START PROVIDED DATA

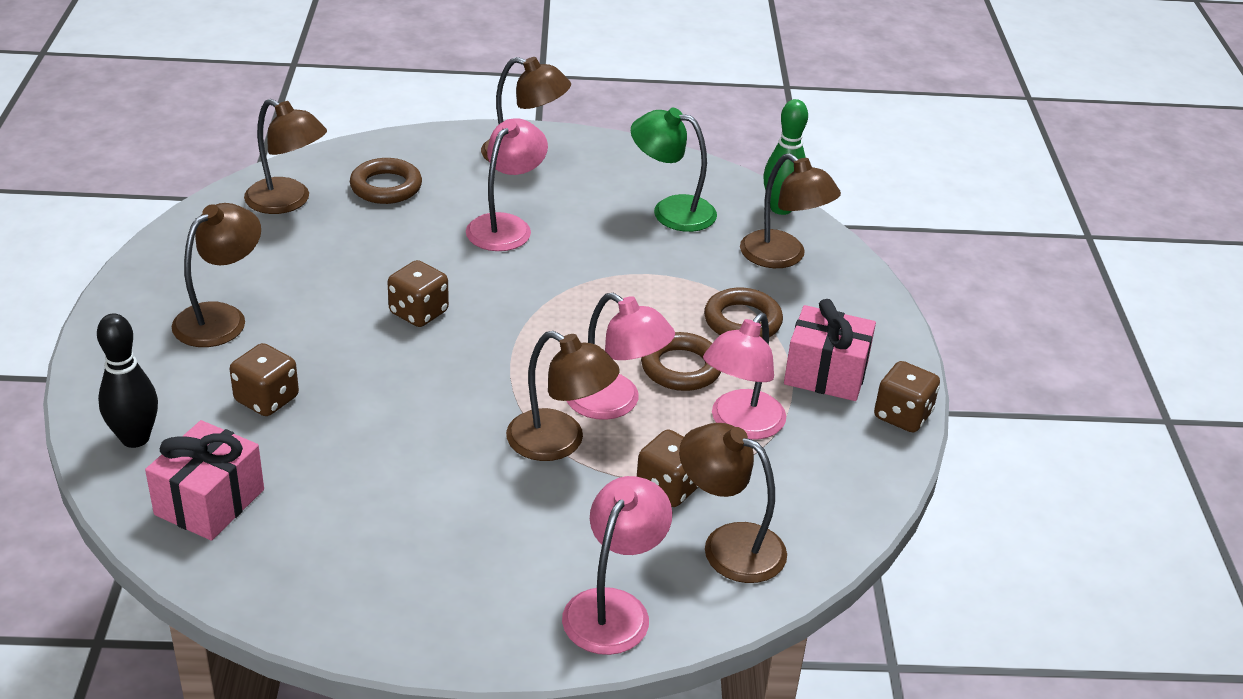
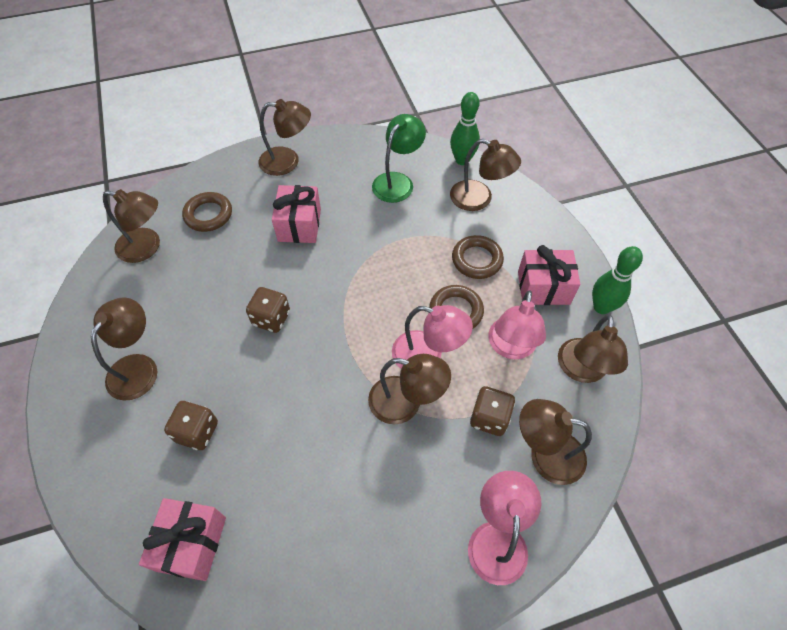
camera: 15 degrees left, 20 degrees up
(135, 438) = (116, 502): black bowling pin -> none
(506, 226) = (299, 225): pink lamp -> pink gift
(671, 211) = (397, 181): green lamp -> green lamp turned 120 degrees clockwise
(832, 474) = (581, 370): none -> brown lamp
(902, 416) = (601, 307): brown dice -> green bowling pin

END PROVIDED DATA
START PROVIDED DATA

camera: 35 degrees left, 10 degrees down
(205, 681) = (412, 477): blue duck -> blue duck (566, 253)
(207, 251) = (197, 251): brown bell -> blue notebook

END PROVIDED DATA

- **REQUIREMENT**
Copy every line from the records above that contains the string "brown".

- **ANSWER AREA**
(832, 474) = (581, 370): none -> brown lamp
(902, 416) = (601, 307): brown dice -> green bowling pin
(207, 251) = (197, 251): brown bell -> blue notebook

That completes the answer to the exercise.